*** WORKING DATA

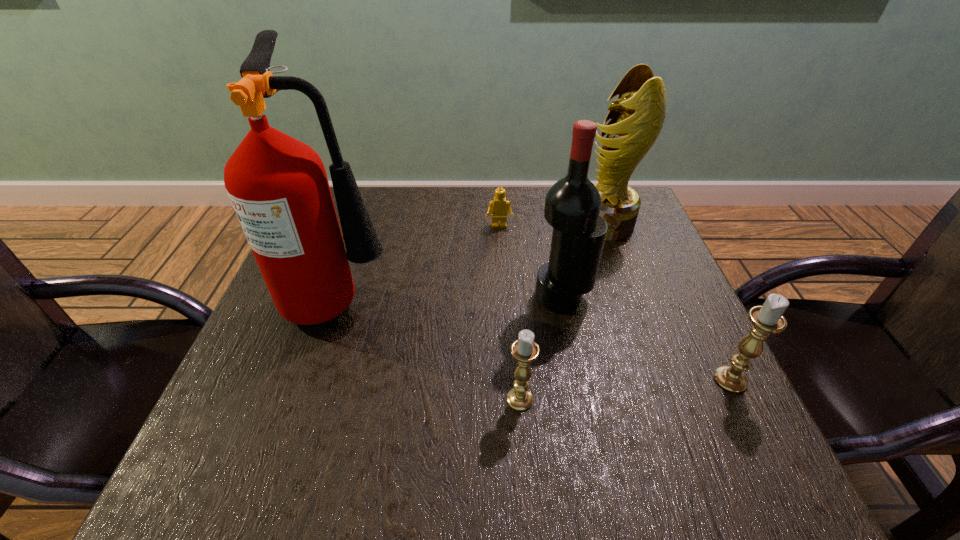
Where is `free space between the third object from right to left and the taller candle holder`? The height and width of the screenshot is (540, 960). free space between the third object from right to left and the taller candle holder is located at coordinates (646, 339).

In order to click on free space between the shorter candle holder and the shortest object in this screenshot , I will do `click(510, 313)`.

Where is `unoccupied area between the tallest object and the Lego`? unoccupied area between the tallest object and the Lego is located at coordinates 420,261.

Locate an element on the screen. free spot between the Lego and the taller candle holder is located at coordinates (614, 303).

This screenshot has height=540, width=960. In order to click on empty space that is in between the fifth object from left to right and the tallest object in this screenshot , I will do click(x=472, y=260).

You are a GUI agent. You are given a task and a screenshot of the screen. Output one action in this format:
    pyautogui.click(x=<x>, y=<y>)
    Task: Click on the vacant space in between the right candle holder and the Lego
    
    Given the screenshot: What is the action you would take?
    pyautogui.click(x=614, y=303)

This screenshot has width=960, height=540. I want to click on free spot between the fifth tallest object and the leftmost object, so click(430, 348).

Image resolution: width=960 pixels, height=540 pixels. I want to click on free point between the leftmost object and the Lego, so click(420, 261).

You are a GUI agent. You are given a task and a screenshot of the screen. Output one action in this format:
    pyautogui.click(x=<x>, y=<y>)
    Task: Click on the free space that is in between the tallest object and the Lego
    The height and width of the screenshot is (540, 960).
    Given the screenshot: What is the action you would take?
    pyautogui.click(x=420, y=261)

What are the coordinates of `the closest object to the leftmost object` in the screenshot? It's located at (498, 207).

******
*** WORKING DATA

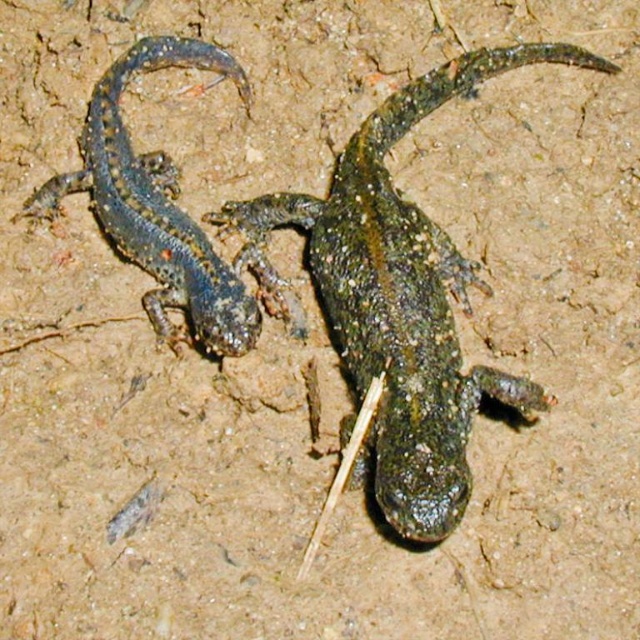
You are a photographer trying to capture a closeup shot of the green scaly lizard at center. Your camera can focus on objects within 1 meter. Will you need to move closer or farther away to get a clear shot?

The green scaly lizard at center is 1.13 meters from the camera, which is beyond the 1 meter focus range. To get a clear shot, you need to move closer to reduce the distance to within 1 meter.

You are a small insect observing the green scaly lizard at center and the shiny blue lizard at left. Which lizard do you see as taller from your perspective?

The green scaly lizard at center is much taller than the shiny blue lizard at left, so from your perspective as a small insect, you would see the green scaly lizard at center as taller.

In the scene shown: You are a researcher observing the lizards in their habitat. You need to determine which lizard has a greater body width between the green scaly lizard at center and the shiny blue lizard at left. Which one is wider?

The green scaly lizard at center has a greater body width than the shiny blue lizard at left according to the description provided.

******
*** WORKING DATA

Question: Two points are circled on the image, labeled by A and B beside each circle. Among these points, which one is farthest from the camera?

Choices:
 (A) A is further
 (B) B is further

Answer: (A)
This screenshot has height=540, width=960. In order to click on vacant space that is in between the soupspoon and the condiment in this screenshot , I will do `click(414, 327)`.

******

*WHAT IS BEING ASKED*. Extract every line of the material above that contains the string "candle", and copy each such line in full.

*RESULT FOR THIS TASK*.
Where is `free space between the third object from right to left and the taller candle holder`? The height and width of the screenshot is (540, 960). free space between the third object from right to left and the taller candle holder is located at coordinates (646, 339).
In order to click on free space between the shorter candle holder and the shortest object in this screenshot , I will do `click(510, 313)`.
Locate an element on the screen. free spot between the Lego and the taller candle holder is located at coordinates (614, 303).
    Task: Click on the vacant space in between the right candle holder and the Lego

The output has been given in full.